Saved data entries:
■ ■ ■ ■

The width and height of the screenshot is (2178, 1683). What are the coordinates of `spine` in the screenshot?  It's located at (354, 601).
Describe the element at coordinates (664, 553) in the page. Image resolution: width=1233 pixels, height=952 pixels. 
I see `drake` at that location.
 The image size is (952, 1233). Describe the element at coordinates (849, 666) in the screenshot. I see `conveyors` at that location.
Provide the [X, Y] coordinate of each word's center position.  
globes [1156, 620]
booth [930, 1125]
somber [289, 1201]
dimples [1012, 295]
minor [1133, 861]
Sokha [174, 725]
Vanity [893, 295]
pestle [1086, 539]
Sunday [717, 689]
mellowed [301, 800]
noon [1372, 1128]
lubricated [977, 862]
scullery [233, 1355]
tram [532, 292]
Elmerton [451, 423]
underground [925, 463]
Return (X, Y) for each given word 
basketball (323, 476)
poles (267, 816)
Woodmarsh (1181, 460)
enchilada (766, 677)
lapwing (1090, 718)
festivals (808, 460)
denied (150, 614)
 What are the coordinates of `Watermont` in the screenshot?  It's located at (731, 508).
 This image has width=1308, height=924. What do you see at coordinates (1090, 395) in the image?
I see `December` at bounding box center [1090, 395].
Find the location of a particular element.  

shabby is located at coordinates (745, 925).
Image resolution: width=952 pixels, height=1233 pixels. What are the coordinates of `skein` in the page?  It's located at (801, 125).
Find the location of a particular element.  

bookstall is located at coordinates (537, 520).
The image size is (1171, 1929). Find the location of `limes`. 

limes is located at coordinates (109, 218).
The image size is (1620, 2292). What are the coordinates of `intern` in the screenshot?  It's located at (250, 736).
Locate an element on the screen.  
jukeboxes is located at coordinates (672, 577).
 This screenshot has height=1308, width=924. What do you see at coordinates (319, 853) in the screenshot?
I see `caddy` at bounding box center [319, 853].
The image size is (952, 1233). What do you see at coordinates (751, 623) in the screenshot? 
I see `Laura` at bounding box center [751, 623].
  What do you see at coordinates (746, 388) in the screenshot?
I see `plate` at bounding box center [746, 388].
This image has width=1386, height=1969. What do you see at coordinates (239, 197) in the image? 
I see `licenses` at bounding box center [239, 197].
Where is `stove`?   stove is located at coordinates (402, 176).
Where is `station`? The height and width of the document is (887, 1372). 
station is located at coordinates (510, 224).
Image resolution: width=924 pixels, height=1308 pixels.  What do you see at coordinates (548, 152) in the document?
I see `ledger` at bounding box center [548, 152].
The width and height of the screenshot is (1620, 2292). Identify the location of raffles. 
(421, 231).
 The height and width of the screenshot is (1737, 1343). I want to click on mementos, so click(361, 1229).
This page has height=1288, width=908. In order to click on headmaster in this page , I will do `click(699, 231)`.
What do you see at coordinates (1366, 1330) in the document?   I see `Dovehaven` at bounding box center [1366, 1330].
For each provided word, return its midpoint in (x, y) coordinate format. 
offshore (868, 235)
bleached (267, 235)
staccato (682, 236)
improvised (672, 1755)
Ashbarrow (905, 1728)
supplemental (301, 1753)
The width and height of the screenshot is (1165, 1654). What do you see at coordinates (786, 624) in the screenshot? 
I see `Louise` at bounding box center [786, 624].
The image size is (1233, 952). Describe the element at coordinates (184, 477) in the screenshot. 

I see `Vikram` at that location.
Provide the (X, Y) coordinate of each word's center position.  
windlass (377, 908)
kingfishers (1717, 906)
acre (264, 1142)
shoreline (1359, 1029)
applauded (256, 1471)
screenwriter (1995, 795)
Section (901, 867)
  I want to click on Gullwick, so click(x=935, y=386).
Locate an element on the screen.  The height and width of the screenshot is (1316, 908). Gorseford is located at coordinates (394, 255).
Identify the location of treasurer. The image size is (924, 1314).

■ ■ ■ ■

Rewrite every line of the records above as a Markdown table with two columns, Row and Line. Number each row, and leave out the blank lines.

* [Exercise answer]:
| Row | Line |
|---|---|
| 1 | The width and height of the screenshot is (2178, 1683). What are the coordinates of `spine` in the screenshot?  It's located at (354, 601). |
| 2 | Describe the element at coordinates (664, 553) in the page. Image resolution: width=1233 pixels, height=952 pixels.  |
| 3 | I see `drake` at that location. |
| 4 |  The image size is (952, 1233). Describe the element at coordinates (849, 666) in the screenshot. I see `conveyors` at that location. |
| 5 | Provide the [X, Y] coordinate of each word's center position.   |
| 6 | globes [1156, 620] |
| 7 | booth [930, 1125] |
| 8 | somber [289, 1201] |
| 9 | dimples [1012, 295] |
| 10 | minor [1133, 861] |
| 11 | Sokha [174, 725] |
| 12 | Vanity [893, 295] |
| 13 | pestle [1086, 539] |
| 14 | Sunday [717, 689] |
| 15 | mellowed [301, 800] |
| 16 | noon [1372, 1128] |
| 17 | lubricated [977, 862] |
| 18 | scullery [233, 1355] |
| 19 | tram [532, 292] |
| 20 | Elmerton [451, 423] |
| 21 | underground [925, 463] |
| 22 | Return (X, Y) for each given word  |
| 23 | basketball (323, 476) |
| 24 | poles (267, 816) |
| 25 | Woodmarsh (1181, 460) |
| 26 | enchilada (766, 677) |
| 27 | lapwing (1090, 718) |
| 28 | festivals (808, 460) |
| 29 | denied (150, 614) |
| 30 |  What are the coordinates of `Watermont` in the screenshot?  It's located at (731, 508). |
| 31 |  This image has width=1308, height=924. What do you see at coordinates (1090, 395) in the image? |
| 32 | I see `December` at bounding box center [1090, 395]. |
| 33 | Find the location of a particular element.   |
| 34 | shabby is located at coordinates (745, 925). |
| 35 | Image resolution: width=952 pixels, height=1233 pixels. What are the coordinates of `skein` in the page?  It's located at (801, 125). |
| 36 | Find the location of a particular element.   |
| 37 | bookstall is located at coordinates (537, 520). |
| 38 | The image size is (1171, 1929). Find the location of `limes`.  |
| 39 | limes is located at coordinates (109, 218). |
| 40 | The image size is (1620, 2292). What are the coordinates of `intern` in the screenshot?  It's located at (250, 736). |
| 41 | Locate an element on the screen.   |
| 42 | jukeboxes is located at coordinates (672, 577). |
| 43 |  This screenshot has height=1308, width=924. What do you see at coordinates (319, 853) in the screenshot? |
| 44 | I see `caddy` at bounding box center [319, 853]. |
| 45 | The image size is (952, 1233). What do you see at coordinates (751, 623) in the screenshot?  |
| 46 | I see `Laura` at bounding box center [751, 623]. |
| 47 |   What do you see at coordinates (746, 388) in the screenshot? |
| 48 | I see `plate` at bounding box center [746, 388]. |
| 49 | This image has width=1386, height=1969. What do you see at coordinates (239, 197) in the image?  |
| 50 | I see `licenses` at bounding box center [239, 197]. |
| 51 | Where is `stove`?   stove is located at coordinates (402, 176). |
| 52 | Where is `station`? The height and width of the document is (887, 1372).  |
| 53 | station is located at coordinates (510, 224). |
| 54 | Image resolution: width=924 pixels, height=1308 pixels.  What do you see at coordinates (548, 152) in the document? |
| 55 | I see `ledger` at bounding box center [548, 152]. |
| 56 | The width and height of the screenshot is (1620, 2292). Identify the location of raffles.  |
| 57 | (421, 231). |
| 58 |  The height and width of the screenshot is (1737, 1343). I want to click on mementos, so click(361, 1229). |
| 59 | This page has height=1288, width=908. In order to click on headmaster in this page , I will do `click(699, 231)`. |
| 60 | What do you see at coordinates (1366, 1330) in the document?   I see `Dovehaven` at bounding box center [1366, 1330]. |
| 61 | For each provided word, return its midpoint in (x, y) coordinate format.  |
| 62 | offshore (868, 235) |
| 63 | bleached (267, 235) |
| 64 | staccato (682, 236) |
| 65 | improvised (672, 1755) |
| 66 | Ashbarrow (905, 1728) |
| 67 | supplemental (301, 1753) |
| 68 | The width and height of the screenshot is (1165, 1654). What do you see at coordinates (786, 624) in the screenshot?  |
| 69 | I see `Louise` at bounding box center [786, 624]. |
| 70 | The image size is (1233, 952). Describe the element at coordinates (184, 477) in the screenshot.  |
| 71 | I see `Vikram` at that location. |
| 72 | Provide the (X, Y) coordinate of each word's center position.   |
| 73 | windlass (377, 908) |
| 74 | kingfishers (1717, 906) |
| 75 | acre (264, 1142) |
| 76 | shoreline (1359, 1029) |
| 77 | applauded (256, 1471) |
| 78 | screenwriter (1995, 795) |
| 79 | Section (901, 867) |
| 80 |   I want to click on Gullwick, so click(x=935, y=386). |
| 81 | Locate an element on the screen.  The height and width of the screenshot is (1316, 908). Gorseford is located at coordinates (394, 255). |
| 82 | Identify the location of treasurer. The image size is (924, 1314). |